→ **THE RECORDS**:
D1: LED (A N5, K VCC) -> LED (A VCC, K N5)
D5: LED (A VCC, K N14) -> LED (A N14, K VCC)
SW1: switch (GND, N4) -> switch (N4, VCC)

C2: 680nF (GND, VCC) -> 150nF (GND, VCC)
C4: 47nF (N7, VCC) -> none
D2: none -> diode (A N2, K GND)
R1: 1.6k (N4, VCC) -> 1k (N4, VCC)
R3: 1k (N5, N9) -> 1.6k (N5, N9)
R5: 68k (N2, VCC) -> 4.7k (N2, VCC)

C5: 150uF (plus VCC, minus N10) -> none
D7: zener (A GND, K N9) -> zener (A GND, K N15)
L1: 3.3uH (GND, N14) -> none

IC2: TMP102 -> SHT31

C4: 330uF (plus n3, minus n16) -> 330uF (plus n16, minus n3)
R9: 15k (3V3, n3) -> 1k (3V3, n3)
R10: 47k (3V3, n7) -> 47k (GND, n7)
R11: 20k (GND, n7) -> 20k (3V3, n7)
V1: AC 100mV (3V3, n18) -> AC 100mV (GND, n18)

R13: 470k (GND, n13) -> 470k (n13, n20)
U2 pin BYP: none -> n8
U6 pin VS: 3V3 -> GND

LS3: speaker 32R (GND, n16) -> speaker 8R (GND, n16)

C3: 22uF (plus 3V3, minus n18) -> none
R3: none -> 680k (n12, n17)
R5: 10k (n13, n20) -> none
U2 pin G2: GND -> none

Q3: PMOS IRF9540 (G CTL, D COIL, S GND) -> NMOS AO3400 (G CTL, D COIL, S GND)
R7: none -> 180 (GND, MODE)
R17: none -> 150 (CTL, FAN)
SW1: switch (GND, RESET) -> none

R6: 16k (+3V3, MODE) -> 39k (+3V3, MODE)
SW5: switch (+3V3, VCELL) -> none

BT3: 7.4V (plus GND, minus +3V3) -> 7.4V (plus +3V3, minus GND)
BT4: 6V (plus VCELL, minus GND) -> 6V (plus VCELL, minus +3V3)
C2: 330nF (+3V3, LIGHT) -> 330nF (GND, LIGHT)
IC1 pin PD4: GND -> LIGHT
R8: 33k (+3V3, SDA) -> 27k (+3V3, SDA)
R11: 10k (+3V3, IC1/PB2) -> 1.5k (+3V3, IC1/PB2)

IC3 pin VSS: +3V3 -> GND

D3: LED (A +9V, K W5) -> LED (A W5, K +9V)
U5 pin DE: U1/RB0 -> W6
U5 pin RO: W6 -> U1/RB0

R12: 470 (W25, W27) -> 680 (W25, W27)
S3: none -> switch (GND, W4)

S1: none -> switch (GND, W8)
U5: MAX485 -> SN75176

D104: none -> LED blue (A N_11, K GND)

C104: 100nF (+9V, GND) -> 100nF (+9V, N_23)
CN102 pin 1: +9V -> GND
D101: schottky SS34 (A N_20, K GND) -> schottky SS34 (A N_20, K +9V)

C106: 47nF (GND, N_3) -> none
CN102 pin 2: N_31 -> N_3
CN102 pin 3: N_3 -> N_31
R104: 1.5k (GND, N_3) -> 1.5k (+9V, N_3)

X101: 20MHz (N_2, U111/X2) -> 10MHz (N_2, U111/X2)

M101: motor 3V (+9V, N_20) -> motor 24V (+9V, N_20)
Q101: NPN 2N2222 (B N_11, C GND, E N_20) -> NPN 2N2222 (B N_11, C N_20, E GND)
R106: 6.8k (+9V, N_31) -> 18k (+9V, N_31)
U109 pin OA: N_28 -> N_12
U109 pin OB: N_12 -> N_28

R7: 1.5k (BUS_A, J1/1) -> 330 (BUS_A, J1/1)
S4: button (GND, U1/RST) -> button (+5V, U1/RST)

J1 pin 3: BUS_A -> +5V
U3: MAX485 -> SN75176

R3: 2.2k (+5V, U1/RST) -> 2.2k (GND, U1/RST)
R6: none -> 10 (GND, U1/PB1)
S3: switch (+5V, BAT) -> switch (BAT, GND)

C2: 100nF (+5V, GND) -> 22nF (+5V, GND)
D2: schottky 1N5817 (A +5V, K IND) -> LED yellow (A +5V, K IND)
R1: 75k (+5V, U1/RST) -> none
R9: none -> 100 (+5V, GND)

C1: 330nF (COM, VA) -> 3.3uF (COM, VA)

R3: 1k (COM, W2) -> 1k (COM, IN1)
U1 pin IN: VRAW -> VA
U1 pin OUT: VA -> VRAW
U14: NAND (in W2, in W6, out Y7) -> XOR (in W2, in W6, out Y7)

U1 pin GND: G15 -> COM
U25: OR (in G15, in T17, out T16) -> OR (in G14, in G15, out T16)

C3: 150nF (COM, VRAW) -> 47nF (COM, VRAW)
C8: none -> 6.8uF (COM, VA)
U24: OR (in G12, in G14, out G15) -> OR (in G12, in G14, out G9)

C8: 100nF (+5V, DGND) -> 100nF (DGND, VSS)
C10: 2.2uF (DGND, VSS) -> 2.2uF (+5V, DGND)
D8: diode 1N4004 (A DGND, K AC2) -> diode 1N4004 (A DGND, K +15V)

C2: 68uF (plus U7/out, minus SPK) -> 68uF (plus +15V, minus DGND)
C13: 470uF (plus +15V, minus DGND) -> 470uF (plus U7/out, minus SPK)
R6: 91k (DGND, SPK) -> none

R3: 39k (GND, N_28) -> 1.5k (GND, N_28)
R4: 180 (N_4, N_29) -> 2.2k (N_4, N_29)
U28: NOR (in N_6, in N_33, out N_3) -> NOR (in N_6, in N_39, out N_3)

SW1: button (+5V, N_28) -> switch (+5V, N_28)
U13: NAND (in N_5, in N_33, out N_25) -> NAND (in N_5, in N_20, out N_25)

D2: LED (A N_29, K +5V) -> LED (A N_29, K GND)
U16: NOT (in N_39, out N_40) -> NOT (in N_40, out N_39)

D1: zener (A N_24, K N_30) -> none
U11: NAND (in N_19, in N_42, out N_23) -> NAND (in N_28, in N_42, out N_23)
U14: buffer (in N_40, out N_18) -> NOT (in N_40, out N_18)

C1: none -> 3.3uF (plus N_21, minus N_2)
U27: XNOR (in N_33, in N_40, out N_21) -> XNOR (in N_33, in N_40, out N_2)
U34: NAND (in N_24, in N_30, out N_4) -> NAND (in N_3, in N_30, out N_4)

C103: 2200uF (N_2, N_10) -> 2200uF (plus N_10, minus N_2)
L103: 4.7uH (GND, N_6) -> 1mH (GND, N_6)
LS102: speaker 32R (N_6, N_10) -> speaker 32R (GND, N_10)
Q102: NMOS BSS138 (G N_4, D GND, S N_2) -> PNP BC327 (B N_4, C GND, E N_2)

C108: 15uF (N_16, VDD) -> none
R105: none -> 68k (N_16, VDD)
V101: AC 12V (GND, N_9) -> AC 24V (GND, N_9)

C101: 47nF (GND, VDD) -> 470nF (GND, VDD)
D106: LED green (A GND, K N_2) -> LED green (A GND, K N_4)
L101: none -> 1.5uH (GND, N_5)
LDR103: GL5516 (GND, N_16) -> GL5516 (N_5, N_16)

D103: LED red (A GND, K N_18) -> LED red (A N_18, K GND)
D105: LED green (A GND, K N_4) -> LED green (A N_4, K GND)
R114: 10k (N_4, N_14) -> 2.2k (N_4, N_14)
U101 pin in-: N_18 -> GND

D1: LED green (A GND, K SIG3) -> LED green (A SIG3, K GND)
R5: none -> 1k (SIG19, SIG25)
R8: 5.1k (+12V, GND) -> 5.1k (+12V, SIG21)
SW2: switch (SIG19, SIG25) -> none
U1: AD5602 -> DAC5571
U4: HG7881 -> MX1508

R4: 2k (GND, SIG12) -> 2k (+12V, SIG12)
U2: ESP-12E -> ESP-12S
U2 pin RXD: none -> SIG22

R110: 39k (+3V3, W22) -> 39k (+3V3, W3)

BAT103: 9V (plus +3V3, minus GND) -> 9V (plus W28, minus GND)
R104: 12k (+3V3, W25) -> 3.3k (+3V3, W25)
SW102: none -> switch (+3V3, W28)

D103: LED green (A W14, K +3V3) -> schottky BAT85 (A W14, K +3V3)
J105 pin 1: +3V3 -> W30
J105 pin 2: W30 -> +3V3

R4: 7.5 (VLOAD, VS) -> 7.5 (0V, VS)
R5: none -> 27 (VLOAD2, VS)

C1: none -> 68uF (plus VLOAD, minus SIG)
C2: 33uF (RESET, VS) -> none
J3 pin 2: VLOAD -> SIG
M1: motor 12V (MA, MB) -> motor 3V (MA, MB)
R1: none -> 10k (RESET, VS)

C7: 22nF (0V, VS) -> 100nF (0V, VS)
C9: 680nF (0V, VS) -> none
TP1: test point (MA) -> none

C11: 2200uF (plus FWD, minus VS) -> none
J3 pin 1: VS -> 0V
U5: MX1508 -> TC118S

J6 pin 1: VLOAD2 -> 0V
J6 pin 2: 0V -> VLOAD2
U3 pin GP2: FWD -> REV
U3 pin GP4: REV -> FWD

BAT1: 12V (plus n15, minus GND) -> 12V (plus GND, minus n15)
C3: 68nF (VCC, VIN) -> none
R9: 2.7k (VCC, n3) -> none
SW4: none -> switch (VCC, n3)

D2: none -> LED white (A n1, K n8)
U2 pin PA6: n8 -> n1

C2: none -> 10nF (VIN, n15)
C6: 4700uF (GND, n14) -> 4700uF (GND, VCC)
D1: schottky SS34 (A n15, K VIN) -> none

→ **ACTION ITEM**: Copy, please, every line from the start of the entries down to the line that holds "R11: 20k (GND, n7) -> 20k (3V3, n7)", with both of those lines included and no others.

→ **ANSWER TO THE EXERCISE**:
D1: LED (A N5, K VCC) -> LED (A VCC, K N5)
D5: LED (A VCC, K N14) -> LED (A N14, K VCC)
SW1: switch (GND, N4) -> switch (N4, VCC)

C2: 680nF (GND, VCC) -> 150nF (GND, VCC)
C4: 47nF (N7, VCC) -> none
D2: none -> diode (A N2, K GND)
R1: 1.6k (N4, VCC) -> 1k (N4, VCC)
R3: 1k (N5, N9) -> 1.6k (N5, N9)
R5: 68k (N2, VCC) -> 4.7k (N2, VCC)

C5: 150uF (plus VCC, minus N10) -> none
D7: zener (A GND, K N9) -> zener (A GND, K N15)
L1: 3.3uH (GND, N14) -> none

IC2: TMP102 -> SHT31

C4: 330uF (plus n3, minus n16) -> 330uF (plus n16, minus n3)
R9: 15k (3V3, n3) -> 1k (3V3, n3)
R10: 47k (3V3, n7) -> 47k (GND, n7)
R11: 20k (GND, n7) -> 20k (3V3, n7)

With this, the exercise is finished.